Excerpts from a dataset
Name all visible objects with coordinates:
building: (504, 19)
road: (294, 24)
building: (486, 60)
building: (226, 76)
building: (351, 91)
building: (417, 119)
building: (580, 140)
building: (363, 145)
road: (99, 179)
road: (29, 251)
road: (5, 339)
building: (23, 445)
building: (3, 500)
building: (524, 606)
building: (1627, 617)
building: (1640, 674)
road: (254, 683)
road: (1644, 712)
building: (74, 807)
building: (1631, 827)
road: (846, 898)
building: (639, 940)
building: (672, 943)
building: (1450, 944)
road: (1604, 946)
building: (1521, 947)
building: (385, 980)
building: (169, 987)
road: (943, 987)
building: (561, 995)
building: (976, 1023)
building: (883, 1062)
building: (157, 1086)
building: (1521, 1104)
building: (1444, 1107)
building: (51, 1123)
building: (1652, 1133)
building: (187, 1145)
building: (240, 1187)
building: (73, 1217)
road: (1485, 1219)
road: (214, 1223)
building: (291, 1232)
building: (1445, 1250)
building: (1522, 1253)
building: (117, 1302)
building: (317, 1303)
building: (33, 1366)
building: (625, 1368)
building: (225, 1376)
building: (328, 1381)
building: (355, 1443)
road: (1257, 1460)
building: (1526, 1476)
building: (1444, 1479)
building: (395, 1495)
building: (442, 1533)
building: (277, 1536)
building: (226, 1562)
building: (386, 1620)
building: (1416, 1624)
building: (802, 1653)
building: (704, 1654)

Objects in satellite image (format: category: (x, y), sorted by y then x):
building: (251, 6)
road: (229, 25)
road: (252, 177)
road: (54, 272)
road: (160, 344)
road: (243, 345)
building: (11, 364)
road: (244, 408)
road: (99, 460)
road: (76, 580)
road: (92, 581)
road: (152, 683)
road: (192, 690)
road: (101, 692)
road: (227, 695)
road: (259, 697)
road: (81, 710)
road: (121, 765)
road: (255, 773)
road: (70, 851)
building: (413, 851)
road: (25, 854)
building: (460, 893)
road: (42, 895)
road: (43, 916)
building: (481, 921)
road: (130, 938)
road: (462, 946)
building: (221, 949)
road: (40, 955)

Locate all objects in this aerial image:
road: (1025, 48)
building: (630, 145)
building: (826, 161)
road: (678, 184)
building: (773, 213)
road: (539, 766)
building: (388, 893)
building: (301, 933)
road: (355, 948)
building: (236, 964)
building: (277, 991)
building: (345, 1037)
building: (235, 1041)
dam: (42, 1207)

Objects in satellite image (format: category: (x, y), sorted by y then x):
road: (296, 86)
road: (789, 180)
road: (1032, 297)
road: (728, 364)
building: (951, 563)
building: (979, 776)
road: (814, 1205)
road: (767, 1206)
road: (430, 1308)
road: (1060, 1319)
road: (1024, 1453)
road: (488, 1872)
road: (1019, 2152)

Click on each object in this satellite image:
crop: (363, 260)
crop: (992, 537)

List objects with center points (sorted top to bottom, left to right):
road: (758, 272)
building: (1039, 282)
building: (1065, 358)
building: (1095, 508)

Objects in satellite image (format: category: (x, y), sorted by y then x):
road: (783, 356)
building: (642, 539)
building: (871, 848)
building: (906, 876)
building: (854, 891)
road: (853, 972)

The problem →
Transcribe each entry exactly as it appears.

The answer →
Name all visible objects with coordinates:
building: (504, 19)
road: (294, 24)
building: (486, 60)
building: (226, 76)
building: (351, 91)
building: (417, 119)
building: (580, 140)
building: (363, 145)
road: (99, 179)
road: (29, 251)
road: (5, 339)
building: (23, 445)
building: (3, 500)
building: (524, 606)
building: (1627, 617)
building: (1640, 674)
road: (254, 683)
road: (1644, 712)
building: (74, 807)
building: (1631, 827)
road: (846, 898)
building: (639, 940)
building: (672, 943)
building: (1450, 944)
road: (1604, 946)
building: (1521, 947)
building: (385, 980)
building: (169, 987)
road: (943, 987)
building: (561, 995)
building: (976, 1023)
building: (883, 1062)
building: (157, 1086)
building: (1521, 1104)
building: (1444, 1107)
building: (51, 1123)
building: (1652, 1133)
building: (187, 1145)
building: (240, 1187)
building: (73, 1217)
road: (1485, 1219)
road: (214, 1223)
building: (291, 1232)
building: (1445, 1250)
building: (1522, 1253)
building: (117, 1302)
building: (317, 1303)
building: (33, 1366)
building: (625, 1368)
building: (225, 1376)
building: (328, 1381)
building: (355, 1443)
road: (1257, 1460)
building: (1526, 1476)
building: (1444, 1479)
building: (395, 1495)
building: (442, 1533)
building: (277, 1536)
building: (226, 1562)
building: (386, 1620)
building: (1416, 1624)
building: (802, 1653)
building: (704, 1654)

Objects in satellite image (format: category: (x, y), sorted by y then x):
building: (251, 6)
road: (229, 25)
road: (252, 177)
road: (54, 272)
road: (160, 344)
road: (243, 345)
building: (11, 364)
road: (244, 408)
road: (99, 460)
road: (76, 580)
road: (92, 581)
road: (152, 683)
road: (192, 690)
road: (101, 692)
road: (227, 695)
road: (259, 697)
road: (81, 710)
road: (121, 765)
road: (255, 773)
road: (70, 851)
building: (413, 851)
road: (25, 854)
building: (460, 893)
road: (42, 895)
road: (43, 916)
building: (481, 921)
road: (130, 938)
road: (462, 946)
building: (221, 949)
road: (40, 955)

Locate all objects in this aerial image:
road: (1025, 48)
building: (630, 145)
building: (826, 161)
road: (678, 184)
building: (773, 213)
road: (539, 766)
building: (388, 893)
building: (301, 933)
road: (355, 948)
building: (236, 964)
building: (277, 991)
building: (345, 1037)
building: (235, 1041)
dam: (42, 1207)

Objects in satellite image (format: category: (x, y), sorted by y then x):
road: (296, 86)
road: (789, 180)
road: (1032, 297)
road: (728, 364)
building: (951, 563)
building: (979, 776)
road: (814, 1205)
road: (767, 1206)
road: (430, 1308)
road: (1060, 1319)
road: (1024, 1453)
road: (488, 1872)
road: (1019, 2152)

Click on each object in this satellite image:
crop: (363, 260)
crop: (992, 537)

List objects with center points (sorted top to bottom, left to right):
road: (758, 272)
building: (1039, 282)
building: (1065, 358)
building: (1095, 508)

Objects in satellite image (format: category: (x, y), sorted by y then x):
road: (783, 356)
building: (642, 539)
building: (871, 848)
building: (906, 876)
building: (854, 891)
road: (853, 972)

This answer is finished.